§ **Problem**: I need the lines from the one containing "dark brown claw hammer [587, 200]" through the last line of the entries retyped exactly, with no pictures among them.

§ **Dataset records**:
........

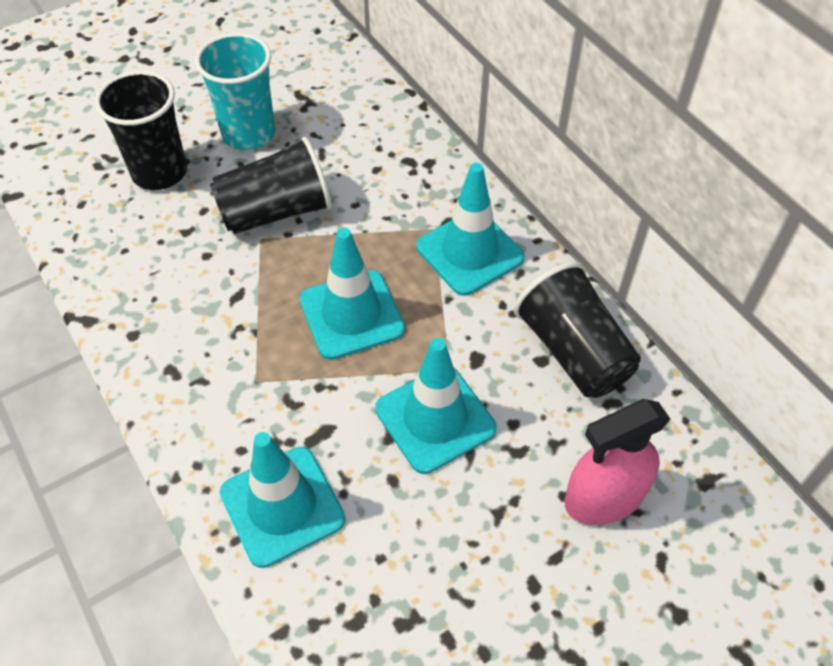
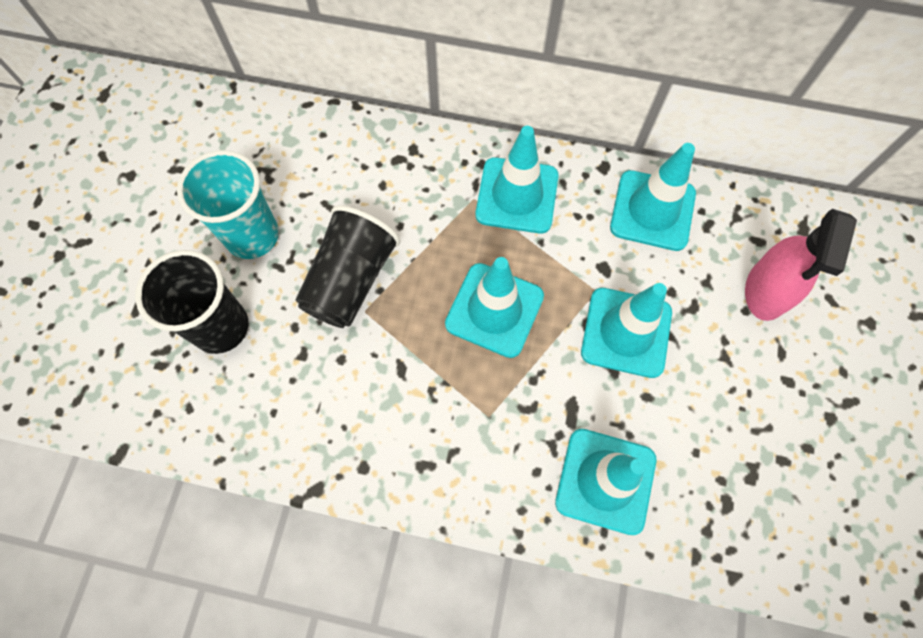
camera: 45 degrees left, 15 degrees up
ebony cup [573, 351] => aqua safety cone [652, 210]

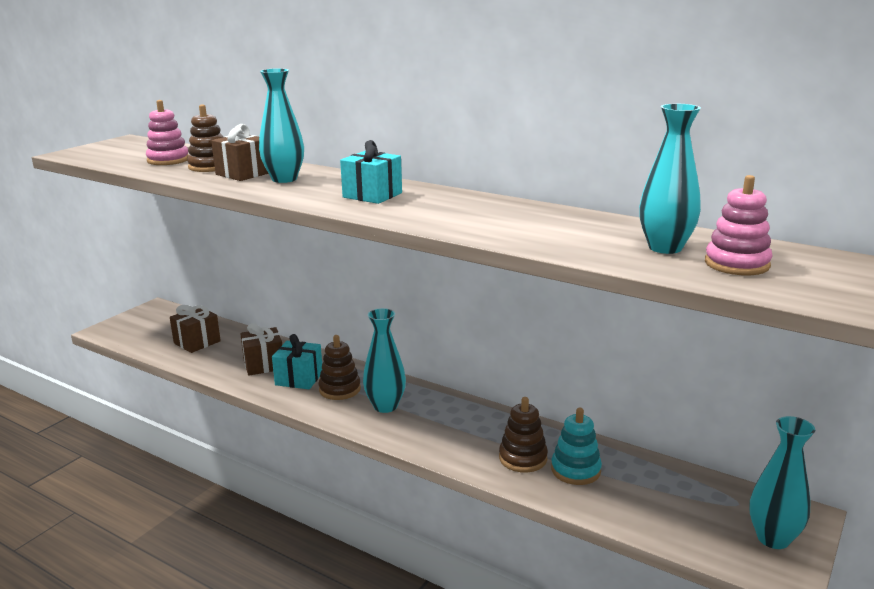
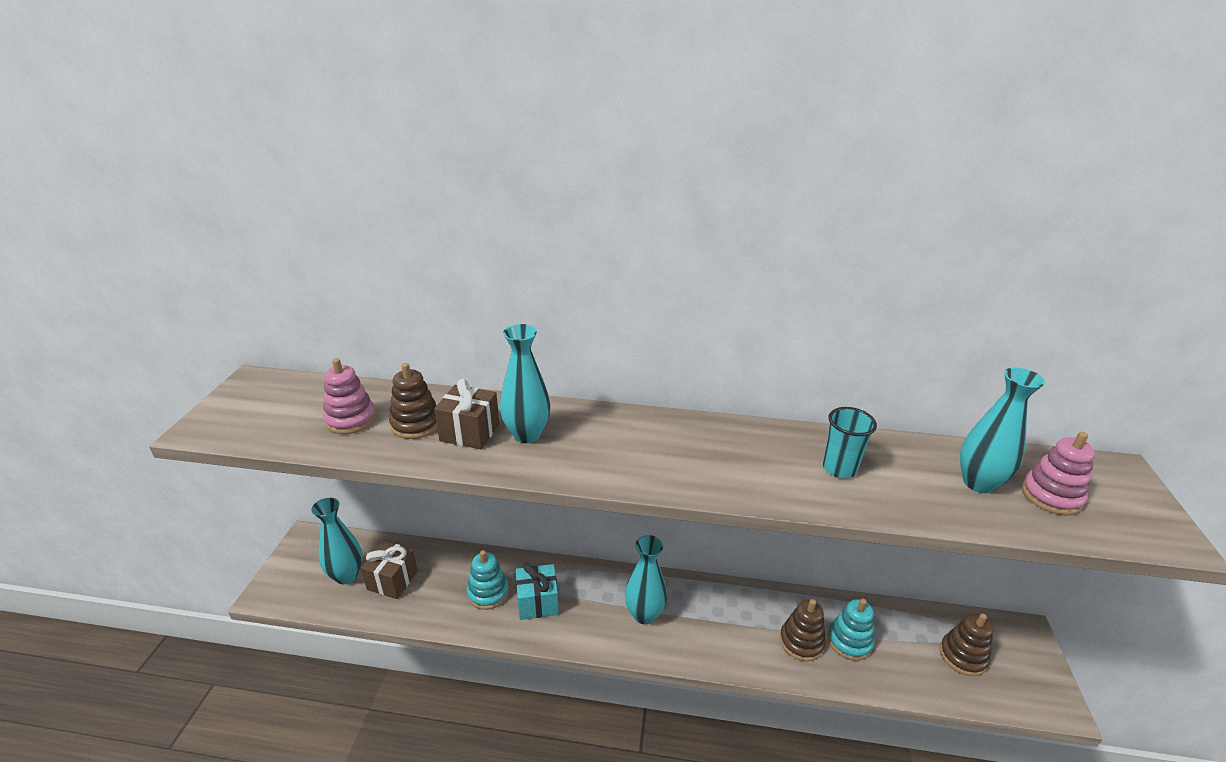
camera: 25 degrees left, 10 degrees up
dark brown wrapped gift [264, 364] => aqua stacking rings [488, 593]
dark brown stacking rings [340, 389] => dark brown stacking rings [962, 656], move
aqua wrapped gift [372, 195] => nothing
aqua vase [773, 538] => aqua vase [346, 575], move
nothing => aqua cup [839, 468]

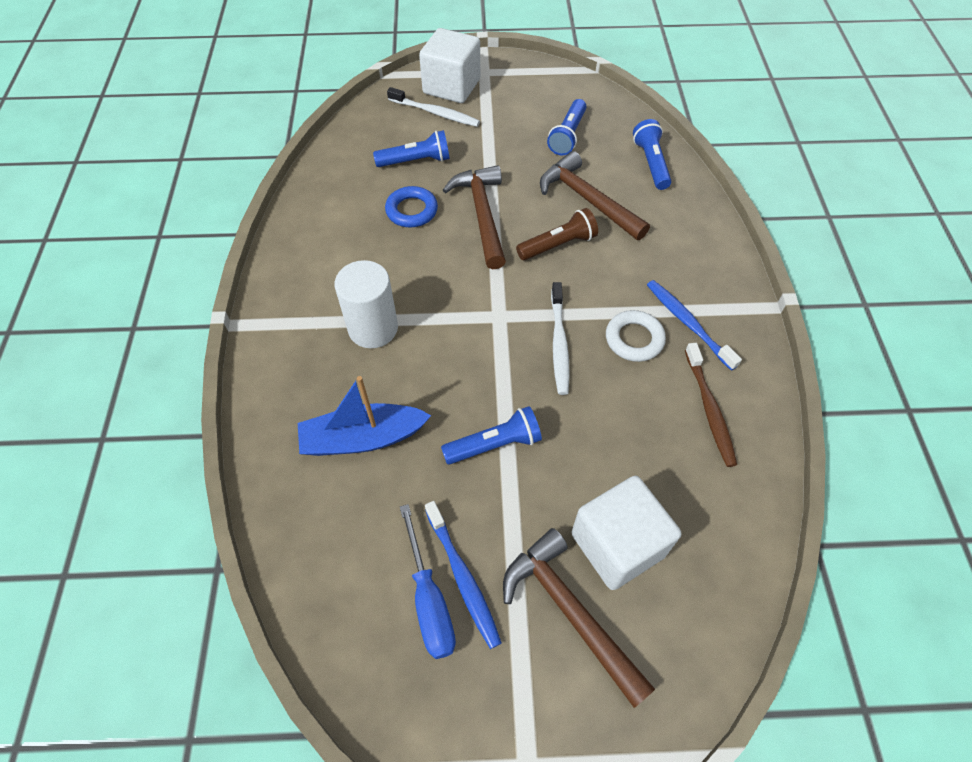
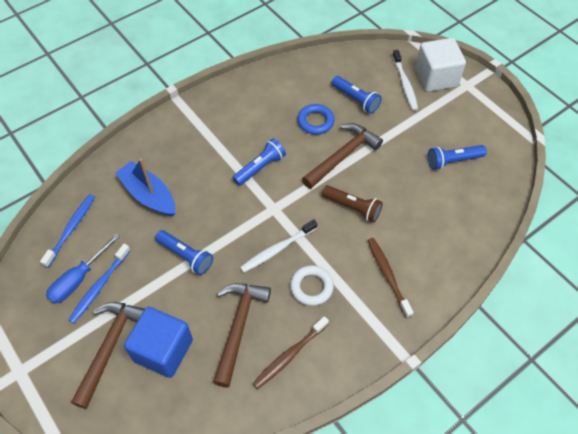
camera: 55 degrees right, 0 degrees up
pure white solid cylinder [373, 328] => nothing
dark brown claw hammer [587, 200] => dark brown claw hammer [238, 327], move
pure white cube [617, 544] => blue cube [163, 350]
blue torch [651, 163] => blue torch [260, 167], move
blue toothbrush [688, 323] => blue toothbrush [71, 229], move
nothing => dark brown toothbrush [387, 275]

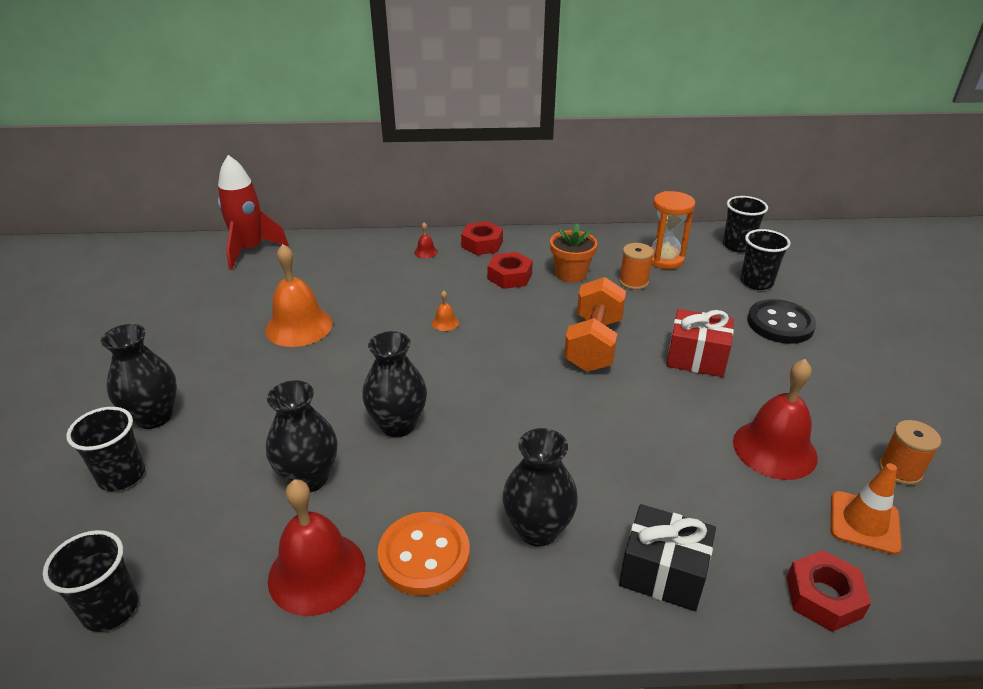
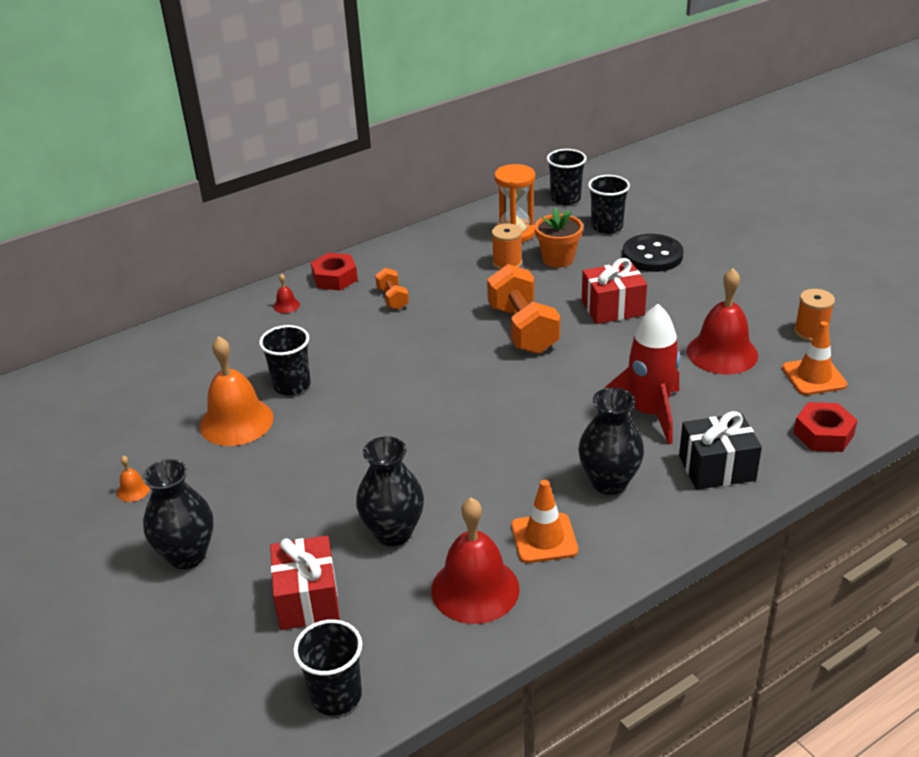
camera: 30 degrees left, 0 degrees up
ebony cup [121, 476] => ebony cup [291, 385], move
scarlet spaceship [250, 250] => scarlet spaceship [649, 413], move
ebony vase [398, 425] => nothing
bright orange shirt button [424, 555] => bright orange safety cone [544, 538]
bright orange hand bell [445, 322] => bright orange hand bell [133, 490], move
scarlet hexagon nut [509, 276] => bright orange hand weight [392, 299]
bright orange plant pot [571, 274] => bright orange plant pot [558, 259], move
nothing => scarlet wrapped gift [307, 599]

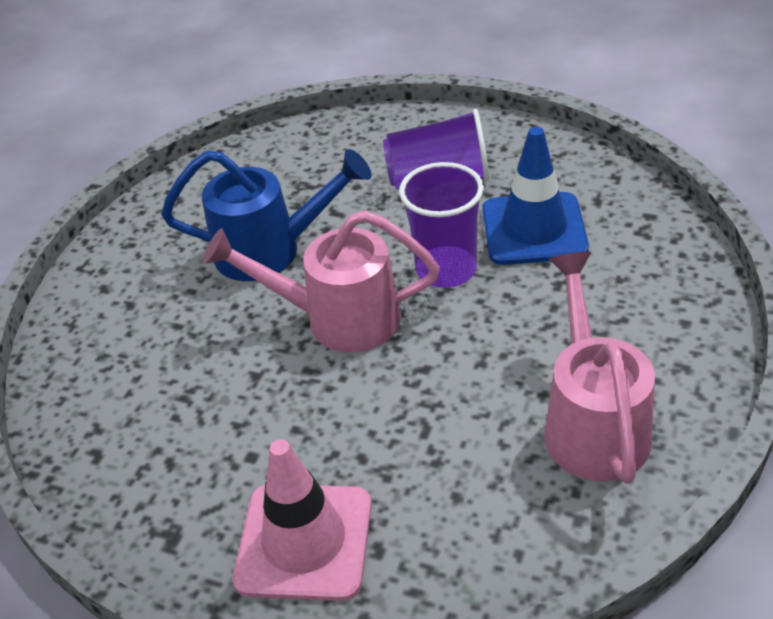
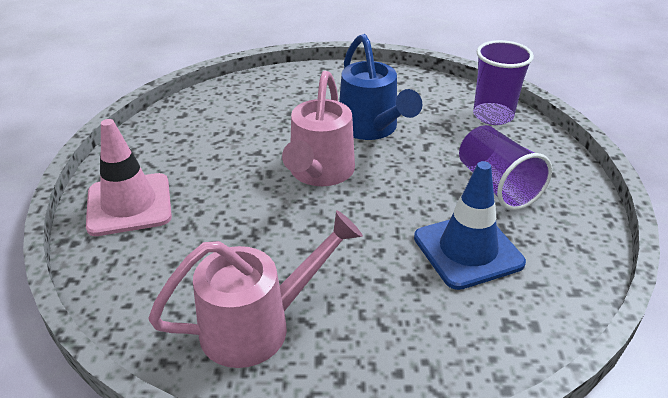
camera: 65 degrees right, 5 degrees down
pink watering can [339, 319] => pink watering can [319, 173], 150 degrees counterclockwise
purple cup [446, 270] => purple cup [493, 116], move

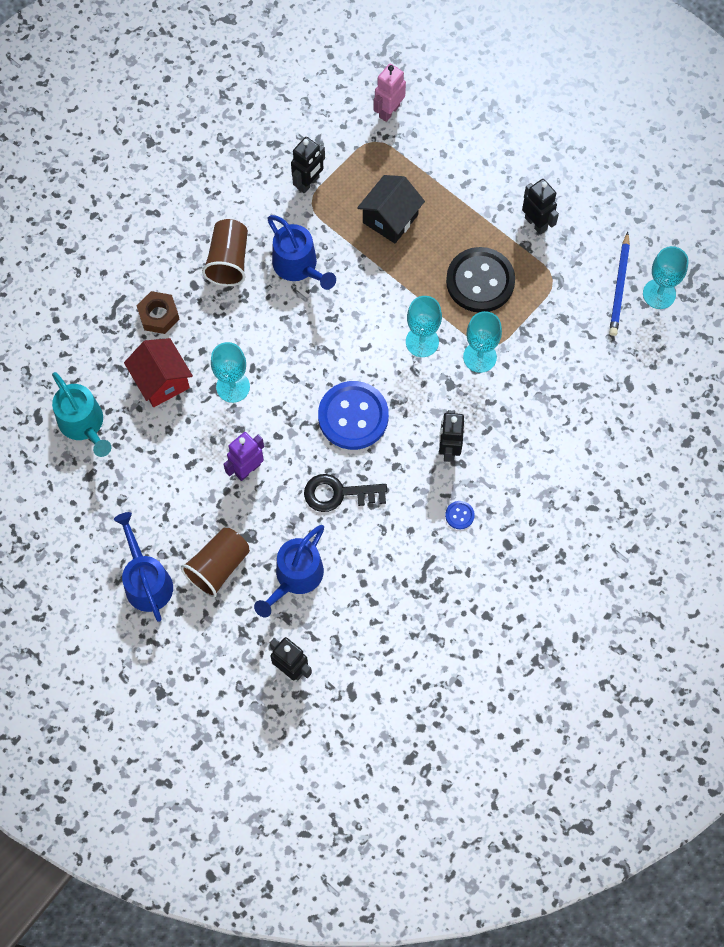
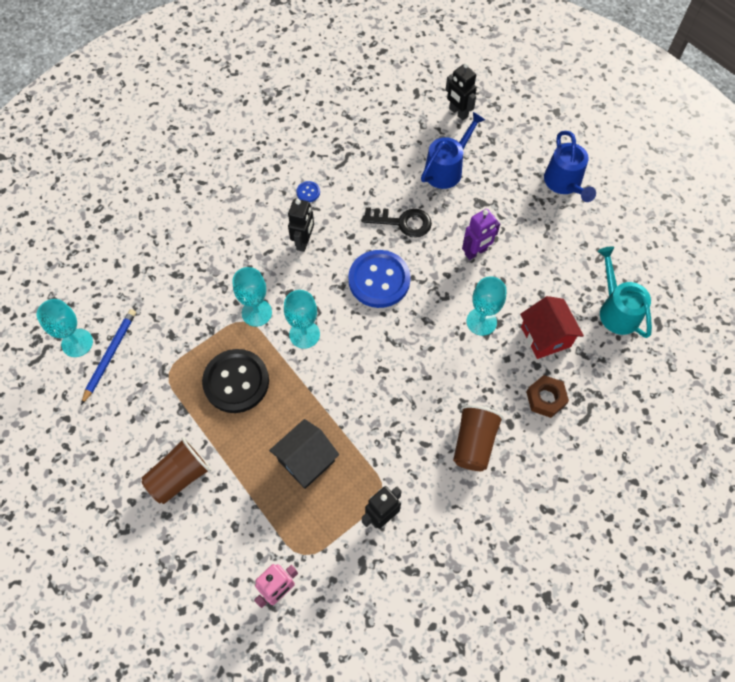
camera: 170 degrees left, 5 degrees down
dark brown cup [218, 566] => dark brown cup [179, 476], move
blue watering can [299, 266] => nothing
ebony toy robot [536, 223] => nothing

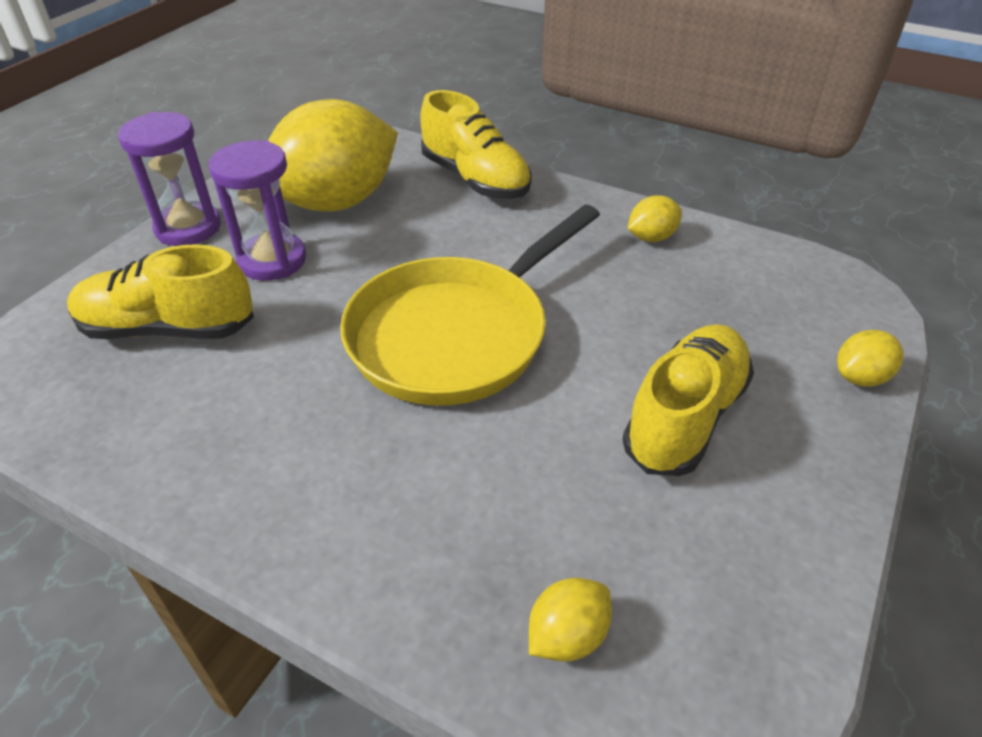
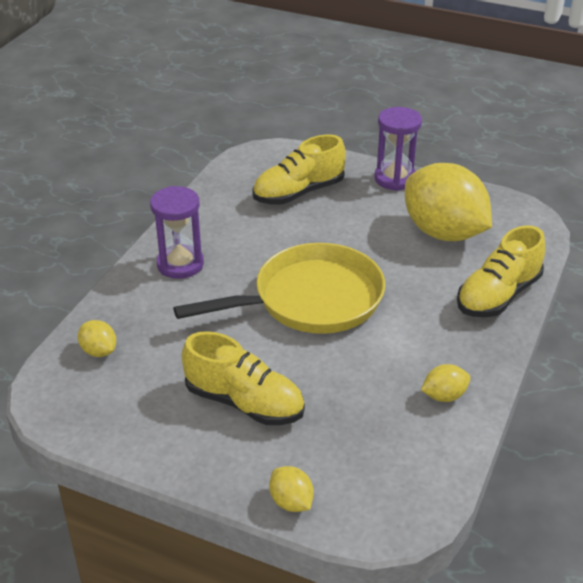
camera: 85 degrees right, 5 degrees down
bright yellow sneaker [168, 329] => bright yellow sneaker [299, 193], 120 degrees counterclockwise
purple sandglass [272, 260] => purple sandglass [180, 264], move
bright yellow skillet [457, 334] => bright yellow skillet [310, 300], 120 degrees clockwise
bright yellow lemon [651, 237] => bright yellow lemon [444, 396], 75 degrees counterclockwise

........

§ **Answer box**:
dark brown claw hammer [587, 200] => dark brown claw hammer [238, 327], move
pure white cube [617, 544] => blue cube [163, 350]
blue torch [651, 163] => blue torch [260, 167], move
blue toothbrush [688, 323] => blue toothbrush [71, 229], move
nothing => dark brown toothbrush [387, 275]

camera: 30 degrees left, 0 degrees up
ebony cup [121, 476] => ebony cup [291, 385], move
scarlet spaceship [250, 250] => scarlet spaceship [649, 413], move
ebony vase [398, 425] => nothing
bright orange shirt button [424, 555] => bright orange safety cone [544, 538]
bright orange hand bell [445, 322] => bright orange hand bell [133, 490], move
scarlet hexagon nut [509, 276] => bright orange hand weight [392, 299]
bright orange plant pot [571, 274] => bright orange plant pot [558, 259], move
nothing => scarlet wrapped gift [307, 599]

camera: 65 degrees right, 5 degrees down
pink watering can [339, 319] => pink watering can [319, 173], 150 degrees counterclockwise
purple cup [446, 270] => purple cup [493, 116], move

camera: 170 degrees left, 5 degrees down
dark brown cup [218, 566] => dark brown cup [179, 476], move
blue watering can [299, 266] => nothing
ebony toy robot [536, 223] => nothing

camera: 85 degrees right, 5 degrees down
bright yellow sneaker [168, 329] => bright yellow sneaker [299, 193], 120 degrees counterclockwise
purple sandglass [272, 260] => purple sandglass [180, 264], move
bright yellow skillet [457, 334] => bright yellow skillet [310, 300], 120 degrees clockwise
bright yellow lemon [651, 237] => bright yellow lemon [444, 396], 75 degrees counterclockwise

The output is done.